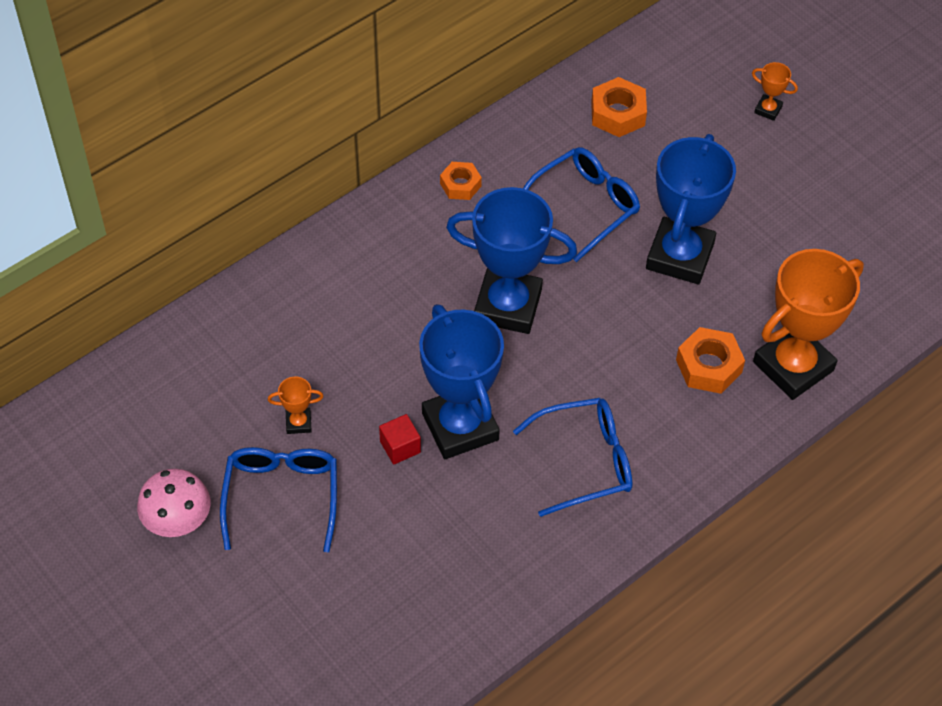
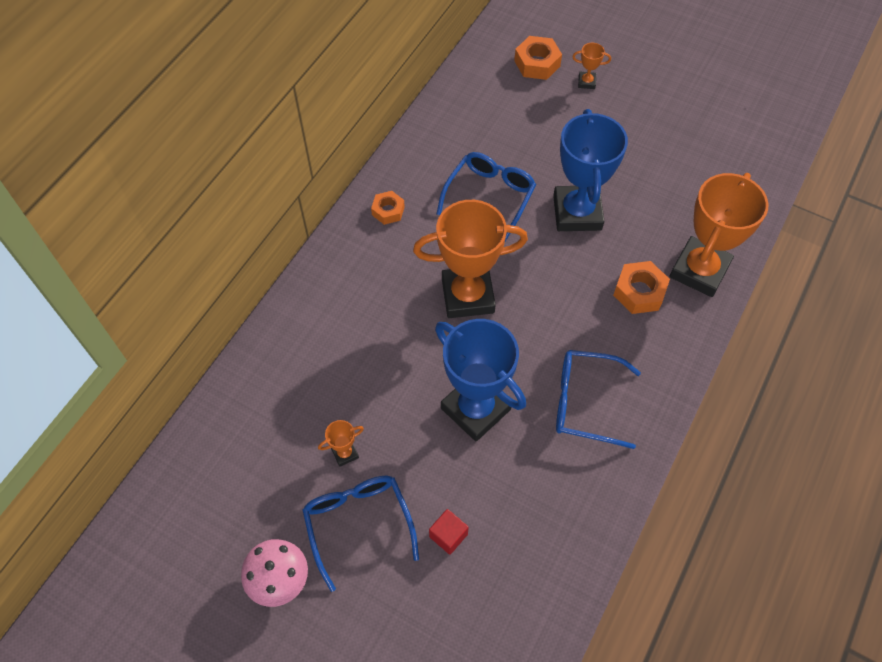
camera: 20 degrees left, 5 degrees up
(400, 447) = (436, 444): red cube -> red cube (448, 535)
(507, 306) = (467, 296): blue trophy -> orange trophy
(585, 461) = (585, 402): blue glasses -> blue glasses turned 135 degrees counterclockwise
(618, 113) = (481, 118): orange nut -> orange nut (537, 63)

▶ **REQUIRED WORK**: Please reproduce the entries above line by line, exactly, leaving out each image.

▶ **RESPONSE TO THE TASK**:
camera: 20 degrees left, 5 degrees up
(400, 447) = (436, 444): red cube -> red cube (448, 535)
(507, 306) = (467, 296): blue trophy -> orange trophy
(585, 461) = (585, 402): blue glasses -> blue glasses turned 135 degrees counterclockwise
(618, 113) = (481, 118): orange nut -> orange nut (537, 63)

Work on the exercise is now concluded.